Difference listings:

= = =

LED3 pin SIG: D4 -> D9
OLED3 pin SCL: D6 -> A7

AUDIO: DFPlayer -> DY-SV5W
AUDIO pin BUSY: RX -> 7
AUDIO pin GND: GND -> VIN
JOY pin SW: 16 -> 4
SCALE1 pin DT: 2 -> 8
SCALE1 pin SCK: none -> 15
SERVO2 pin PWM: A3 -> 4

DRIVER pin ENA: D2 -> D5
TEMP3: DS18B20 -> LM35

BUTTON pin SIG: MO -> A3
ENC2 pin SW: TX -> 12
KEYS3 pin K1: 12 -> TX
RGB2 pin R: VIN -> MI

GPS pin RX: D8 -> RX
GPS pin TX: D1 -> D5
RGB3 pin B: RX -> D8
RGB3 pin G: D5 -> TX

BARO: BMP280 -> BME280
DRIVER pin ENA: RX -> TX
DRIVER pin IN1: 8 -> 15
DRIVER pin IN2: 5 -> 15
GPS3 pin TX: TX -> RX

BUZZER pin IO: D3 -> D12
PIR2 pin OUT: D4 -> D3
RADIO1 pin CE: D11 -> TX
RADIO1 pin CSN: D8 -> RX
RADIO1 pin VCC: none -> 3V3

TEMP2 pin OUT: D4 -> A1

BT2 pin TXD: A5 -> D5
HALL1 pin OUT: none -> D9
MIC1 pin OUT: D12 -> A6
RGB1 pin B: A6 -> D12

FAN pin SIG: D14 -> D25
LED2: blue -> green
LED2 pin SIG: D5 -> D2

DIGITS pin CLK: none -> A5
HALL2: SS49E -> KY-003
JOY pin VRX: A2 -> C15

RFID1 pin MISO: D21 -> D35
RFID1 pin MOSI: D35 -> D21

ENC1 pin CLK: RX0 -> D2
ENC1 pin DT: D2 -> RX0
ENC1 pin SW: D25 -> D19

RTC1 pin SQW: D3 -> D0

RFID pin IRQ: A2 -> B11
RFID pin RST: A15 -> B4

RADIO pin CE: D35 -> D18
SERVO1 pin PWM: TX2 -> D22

= = =

* YOUR OBJECTIVE
All that is wanted is an exact copy of the lines above from the one with "SCALE1 pin DT: 2 -> 8" through the one with "TEMP2 pin OUT: D4 -> A1", with both ends included.

* RESPONSE AREA
SCALE1 pin DT: 2 -> 8
SCALE1 pin SCK: none -> 15
SERVO2 pin PWM: A3 -> 4

DRIVER pin ENA: D2 -> D5
TEMP3: DS18B20 -> LM35

BUTTON pin SIG: MO -> A3
ENC2 pin SW: TX -> 12
KEYS3 pin K1: 12 -> TX
RGB2 pin R: VIN -> MI

GPS pin RX: D8 -> RX
GPS pin TX: D1 -> D5
RGB3 pin B: RX -> D8
RGB3 pin G: D5 -> TX

BARO: BMP280 -> BME280
DRIVER pin ENA: RX -> TX
DRIVER pin IN1: 8 -> 15
DRIVER pin IN2: 5 -> 15
GPS3 pin TX: TX -> RX

BUZZER pin IO: D3 -> D12
PIR2 pin OUT: D4 -> D3
RADIO1 pin CE: D11 -> TX
RADIO1 pin CSN: D8 -> RX
RADIO1 pin VCC: none -> 3V3

TEMP2 pin OUT: D4 -> A1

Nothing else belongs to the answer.